Exercise brief: The expected result is a verbatim repetition of the lines from the start of the entries through the line containing "R2: 680 (N014, N024) -> 680 (5V, N024)", with the pictures removed.

Records shown:
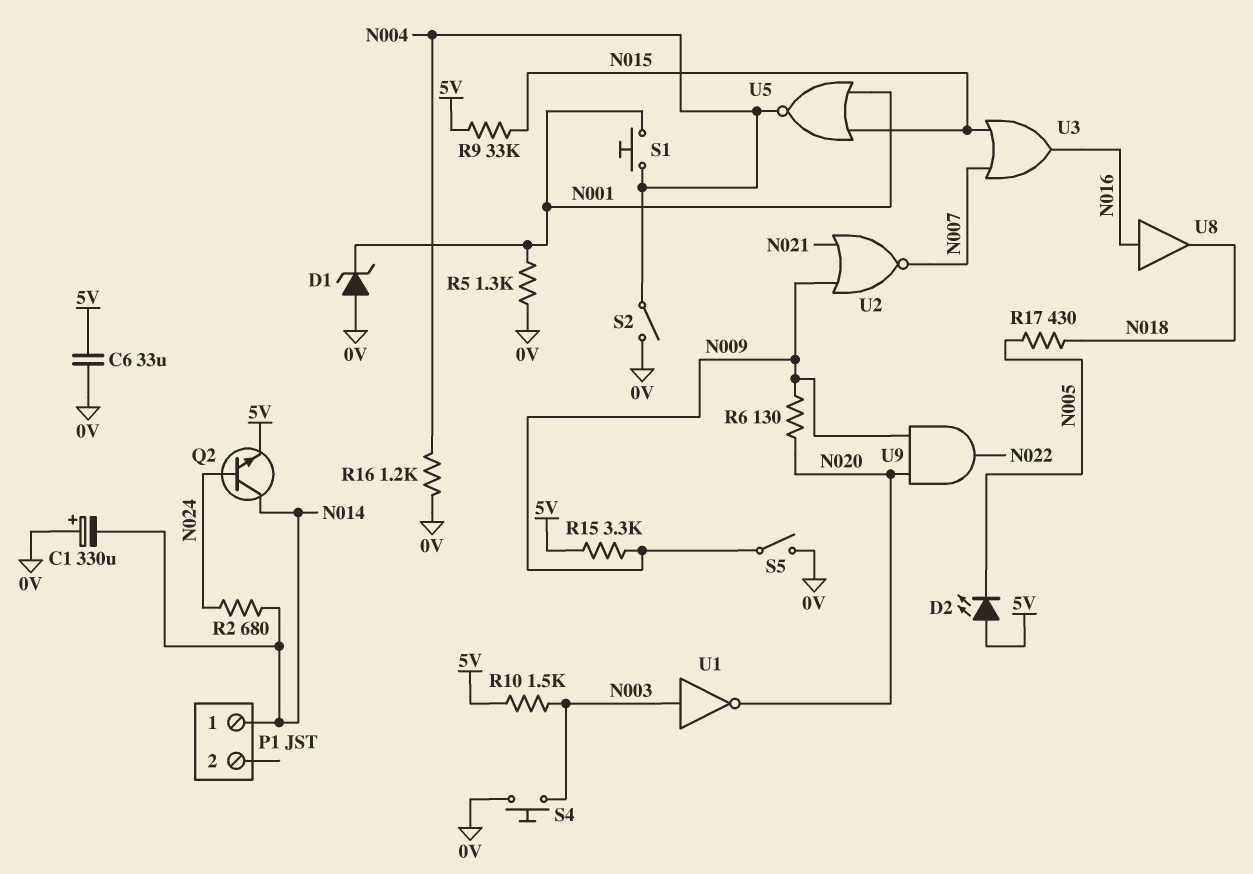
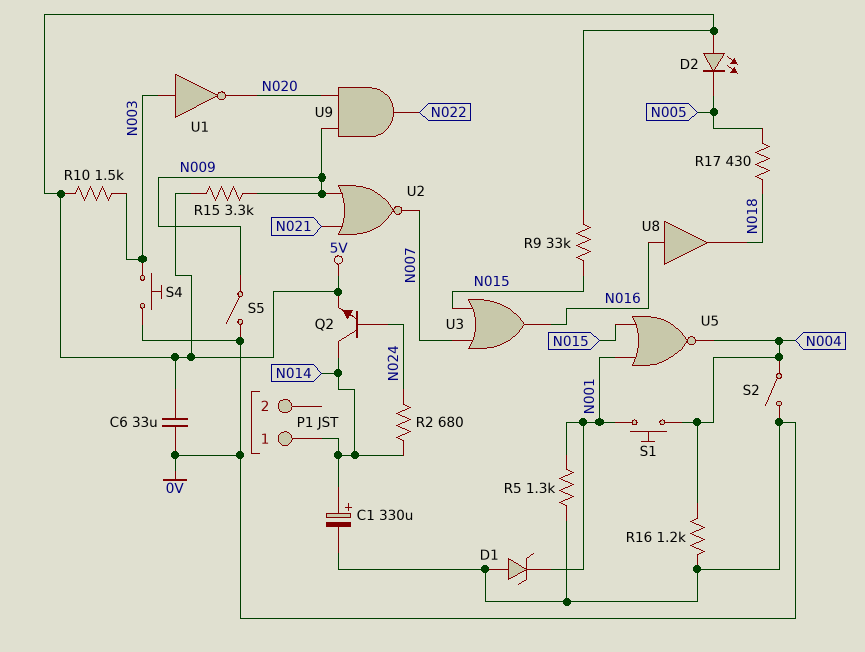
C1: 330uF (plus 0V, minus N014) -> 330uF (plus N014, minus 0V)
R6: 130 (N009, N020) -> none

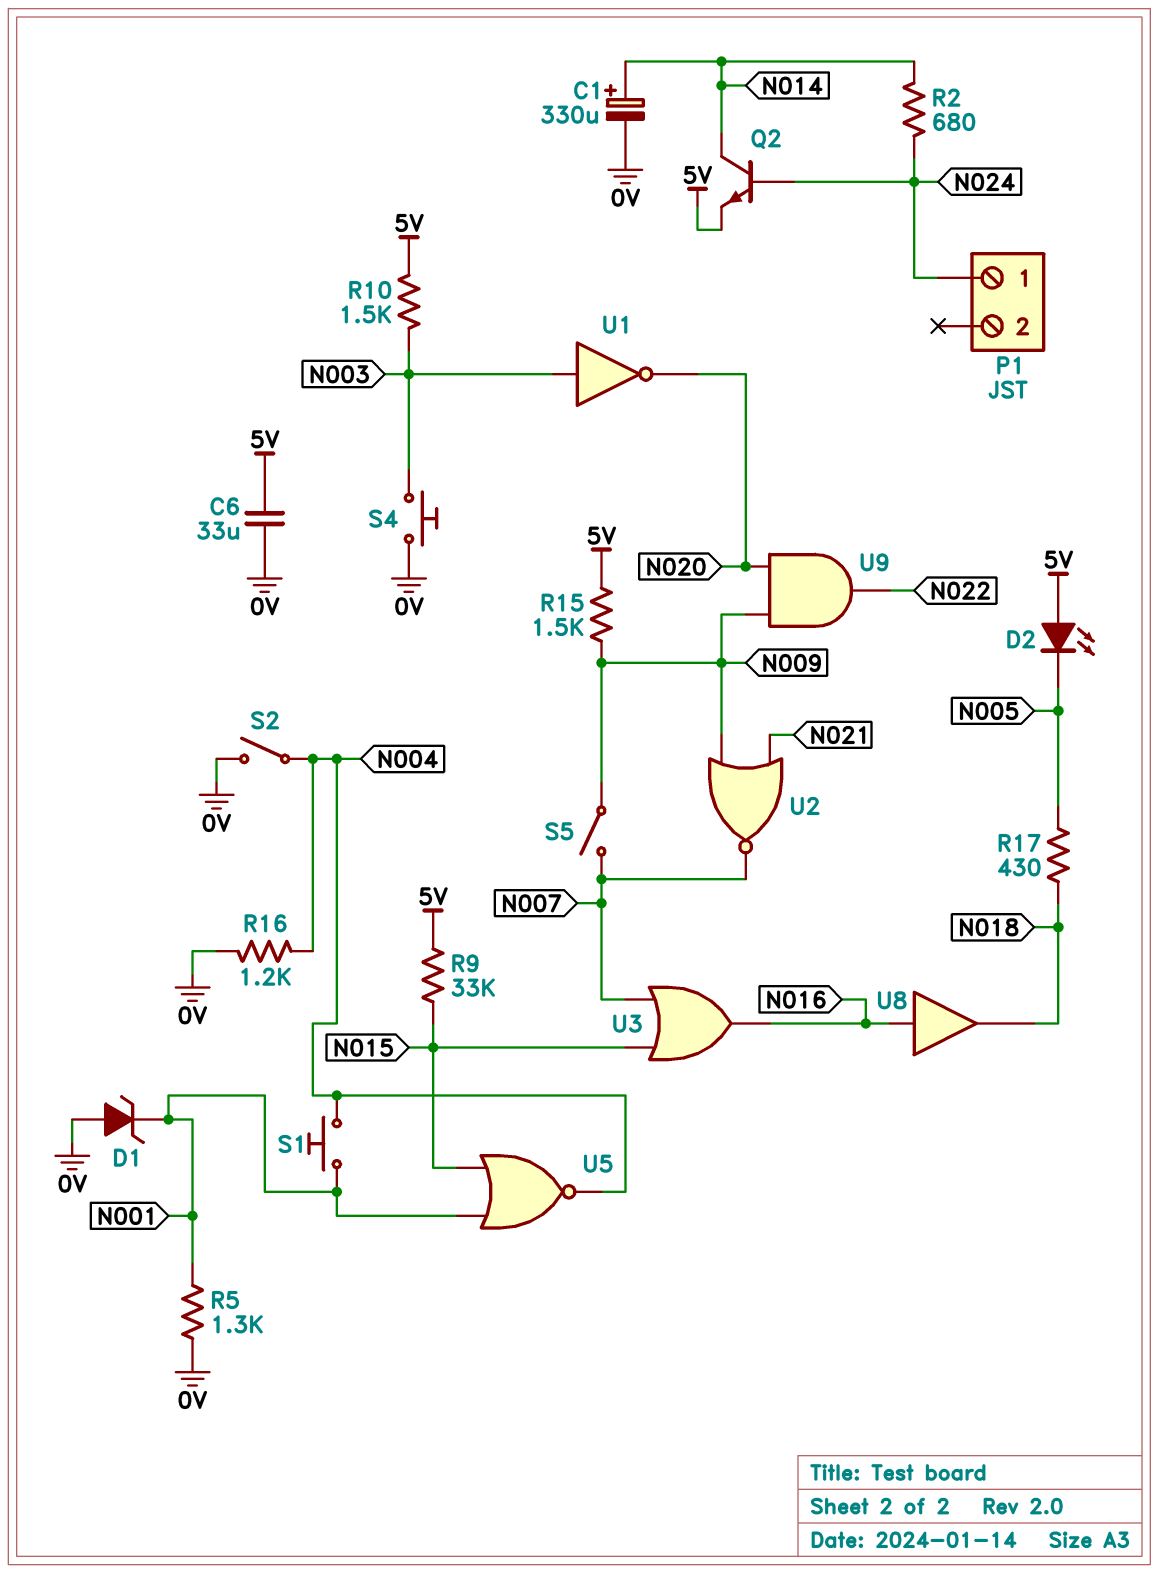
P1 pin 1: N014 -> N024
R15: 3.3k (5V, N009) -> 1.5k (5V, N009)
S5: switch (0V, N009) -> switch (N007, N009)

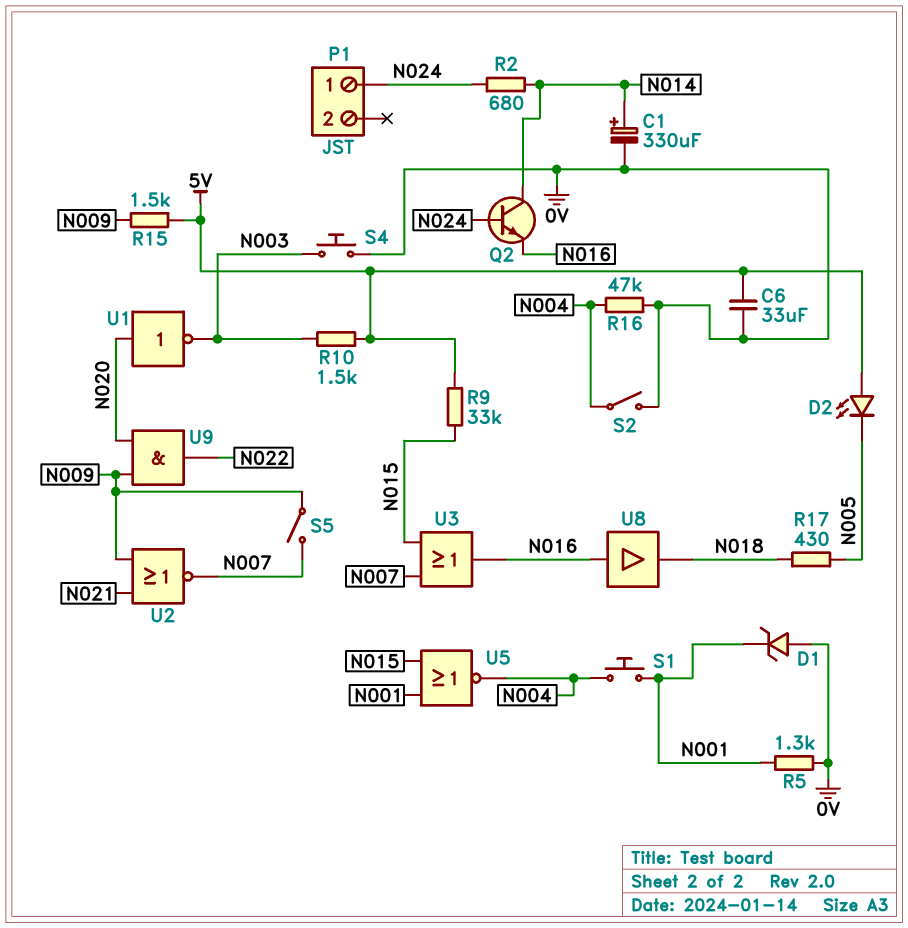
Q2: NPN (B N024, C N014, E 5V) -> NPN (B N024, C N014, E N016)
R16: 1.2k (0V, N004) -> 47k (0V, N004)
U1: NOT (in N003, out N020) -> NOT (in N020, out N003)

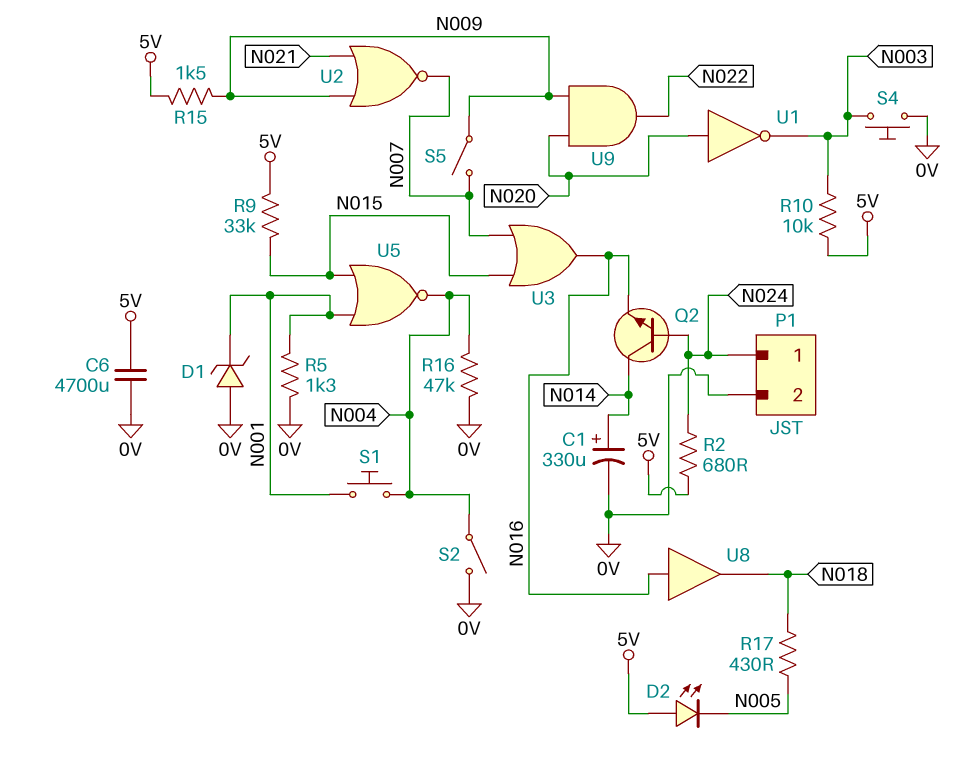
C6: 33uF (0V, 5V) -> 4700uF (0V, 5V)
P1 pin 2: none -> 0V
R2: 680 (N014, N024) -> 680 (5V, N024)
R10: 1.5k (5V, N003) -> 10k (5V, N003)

Exercise output:
C1: 330uF (plus 0V, minus N014) -> 330uF (plus N014, minus 0V)
R6: 130 (N009, N020) -> none

P1 pin 1: N014 -> N024
R15: 3.3k (5V, N009) -> 1.5k (5V, N009)
S5: switch (0V, N009) -> switch (N007, N009)

Q2: NPN (B N024, C N014, E 5V) -> NPN (B N024, C N014, E N016)
R16: 1.2k (0V, N004) -> 47k (0V, N004)
U1: NOT (in N003, out N020) -> NOT (in N020, out N003)

C6: 33uF (0V, 5V) -> 4700uF (0V, 5V)
P1 pin 2: none -> 0V
R2: 680 (N014, N024) -> 680 (5V, N024)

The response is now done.